_Revision comparison data_.
= Beginning of Section =

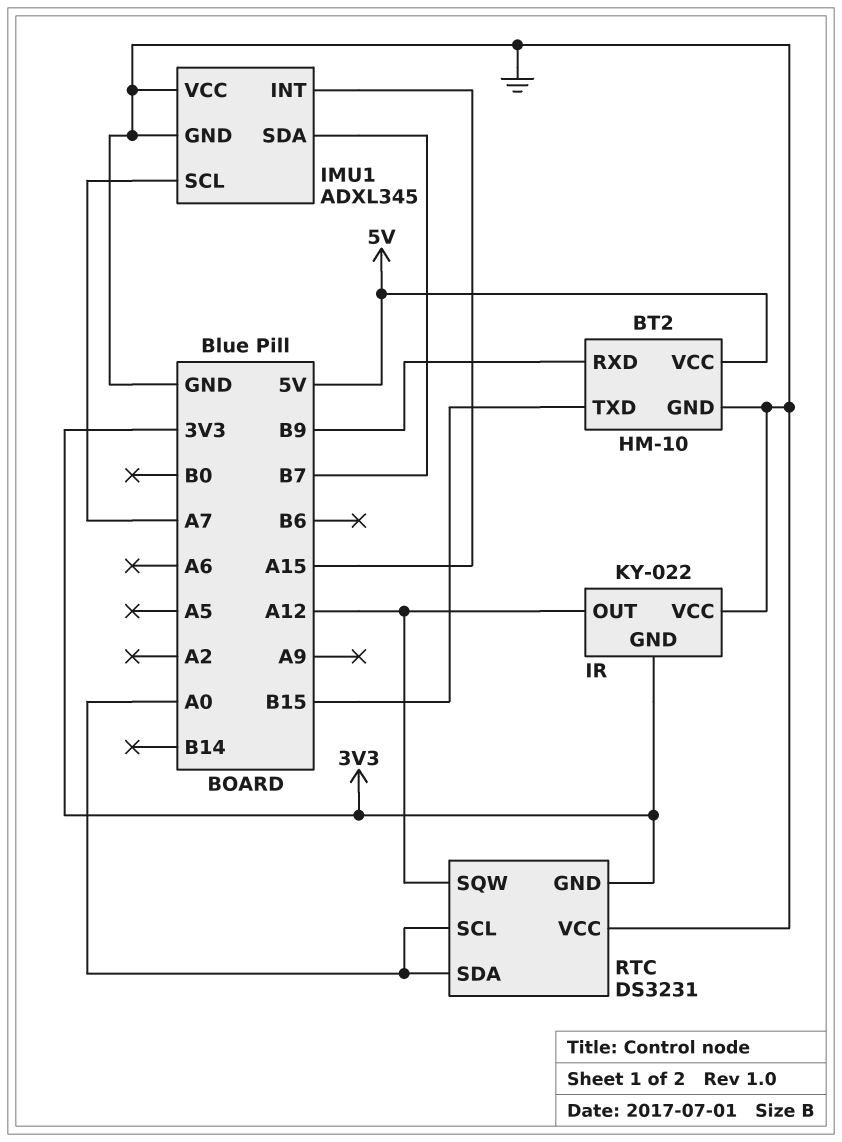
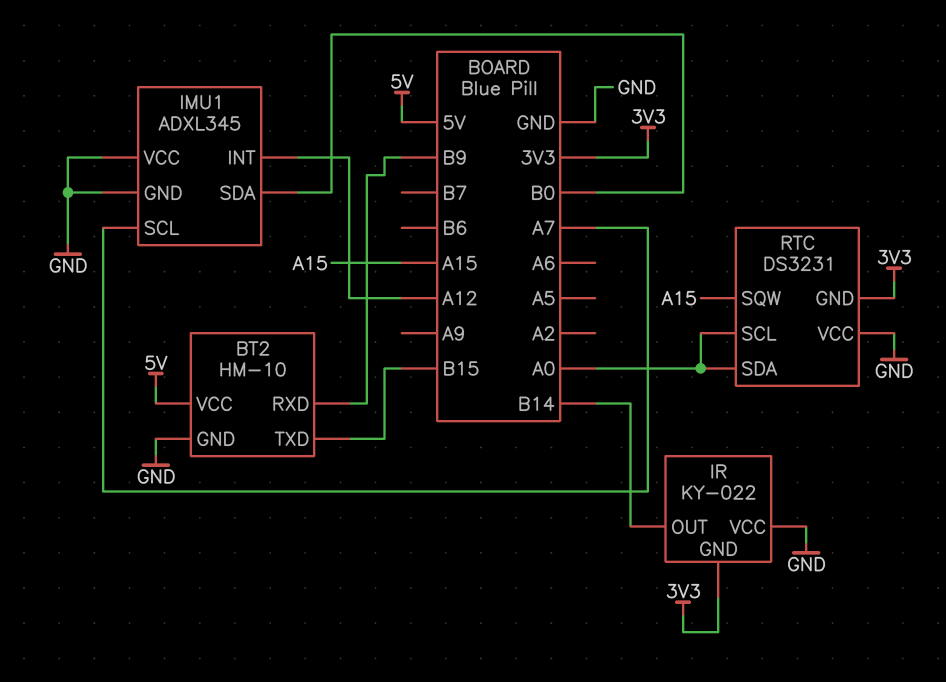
IMU1 pin INT: A15 -> A12
IMU1 pin SDA: B7 -> B0
IR pin OUT: A12 -> B14
RTC pin SQW: A12 -> A15

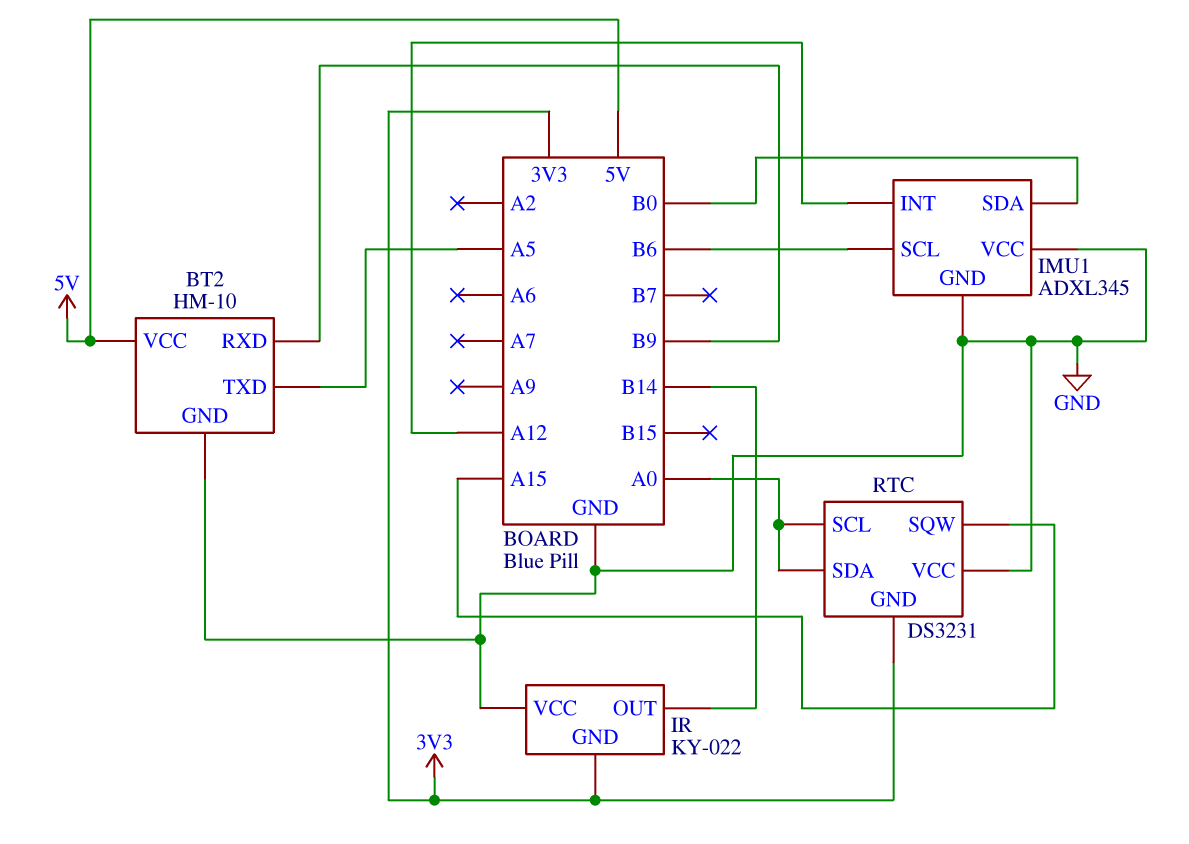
BT2 pin TXD: B15 -> A5
IMU1 pin SCL: A7 -> B6

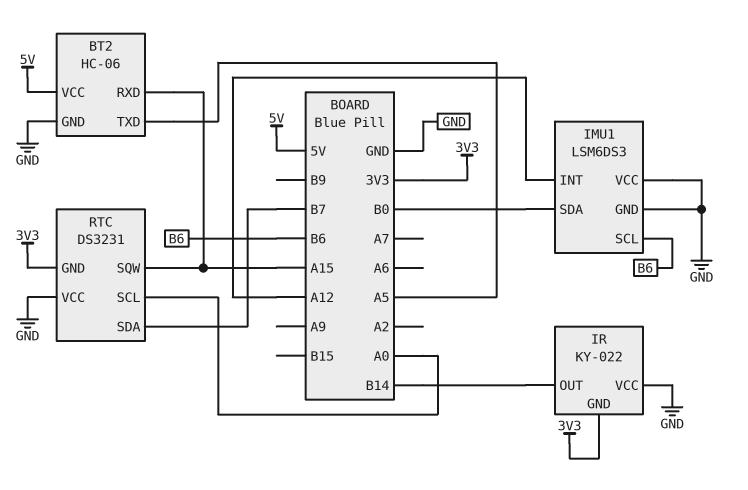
BT2: HM-10 -> HC-06
BT2 pin RXD: B9 -> A15
IMU1: ADXL345 -> LSM6DS3
RTC pin SDA: A0 -> B7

= End of Section =

Leaving images out, please output every line of the data exactly.

IMU1 pin INT: A15 -> A12
IMU1 pin SDA: B7 -> B0
IR pin OUT: A12 -> B14
RTC pin SQW: A12 -> A15

BT2 pin TXD: B15 -> A5
IMU1 pin SCL: A7 -> B6

BT2: HM-10 -> HC-06
BT2 pin RXD: B9 -> A15
IMU1: ADXL345 -> LSM6DS3
RTC pin SDA: A0 -> B7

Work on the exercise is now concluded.